• [ABOUT THIS TASK]:
Starting from the first line below, count every line holding the word "blue", then state the total alone.
BEGIN DATA SECTION
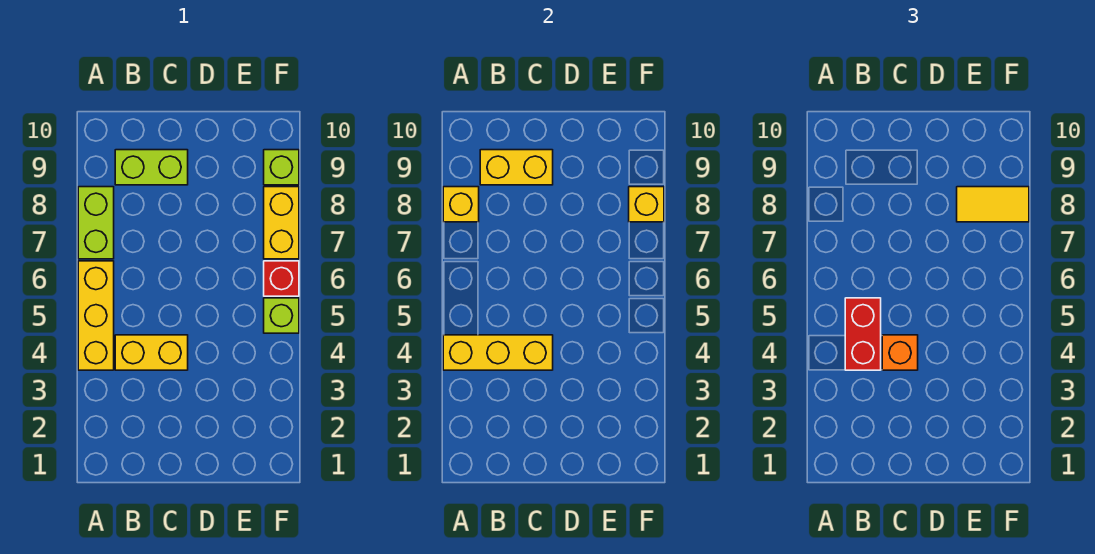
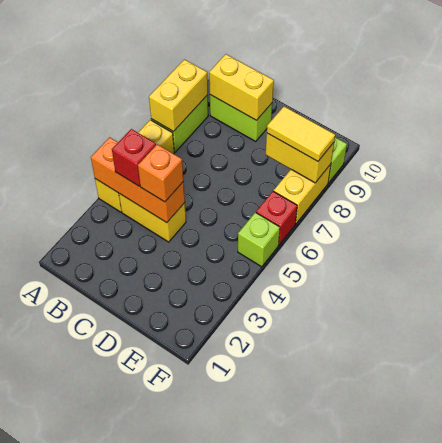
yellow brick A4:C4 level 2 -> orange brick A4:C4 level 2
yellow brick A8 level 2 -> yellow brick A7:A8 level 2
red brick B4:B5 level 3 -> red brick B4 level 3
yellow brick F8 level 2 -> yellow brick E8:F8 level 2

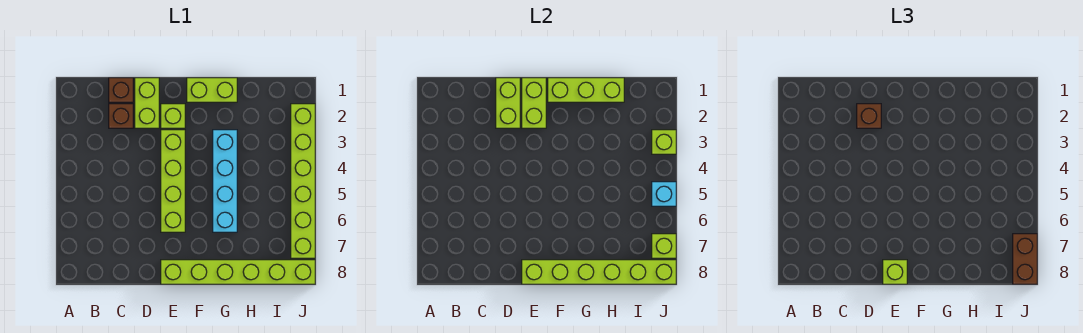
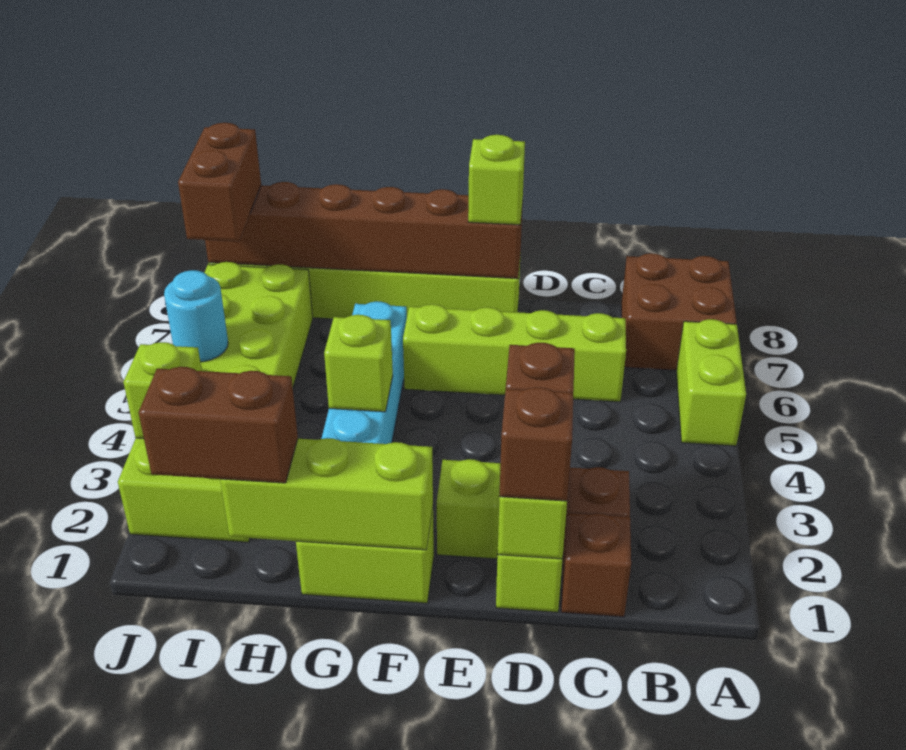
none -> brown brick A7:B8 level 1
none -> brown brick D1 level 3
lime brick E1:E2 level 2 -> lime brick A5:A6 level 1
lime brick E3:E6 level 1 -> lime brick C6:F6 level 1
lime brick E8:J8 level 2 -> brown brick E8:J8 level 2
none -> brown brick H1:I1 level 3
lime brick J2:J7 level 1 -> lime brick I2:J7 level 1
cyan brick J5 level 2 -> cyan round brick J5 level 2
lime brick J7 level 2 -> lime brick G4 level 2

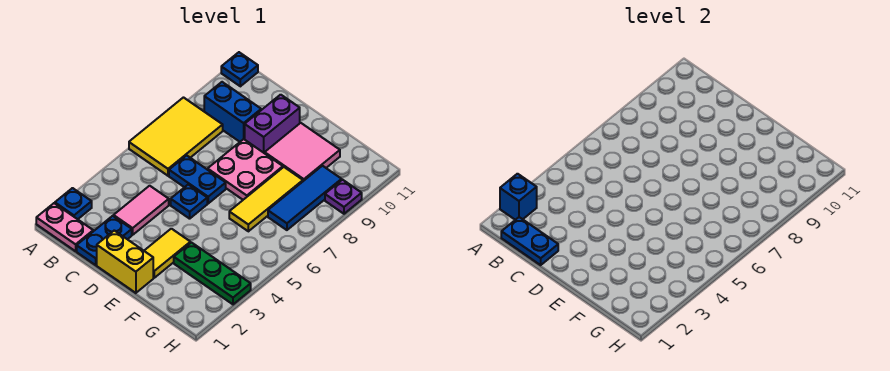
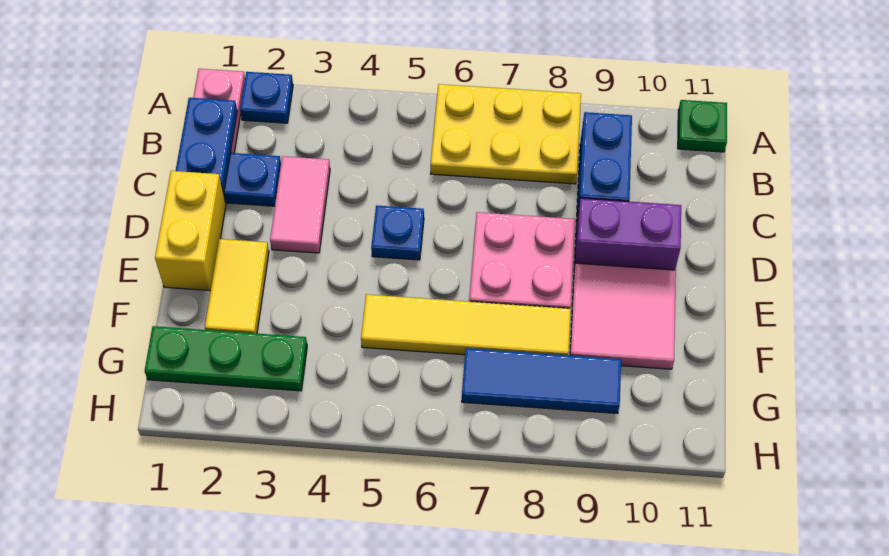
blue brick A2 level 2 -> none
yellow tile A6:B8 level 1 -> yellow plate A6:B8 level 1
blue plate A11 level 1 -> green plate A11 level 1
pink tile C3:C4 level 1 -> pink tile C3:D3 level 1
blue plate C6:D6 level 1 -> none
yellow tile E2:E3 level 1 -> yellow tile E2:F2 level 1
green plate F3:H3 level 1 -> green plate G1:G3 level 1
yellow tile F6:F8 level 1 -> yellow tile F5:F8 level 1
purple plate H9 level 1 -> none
END DATA SECTION
• [TASK RESULT]:
3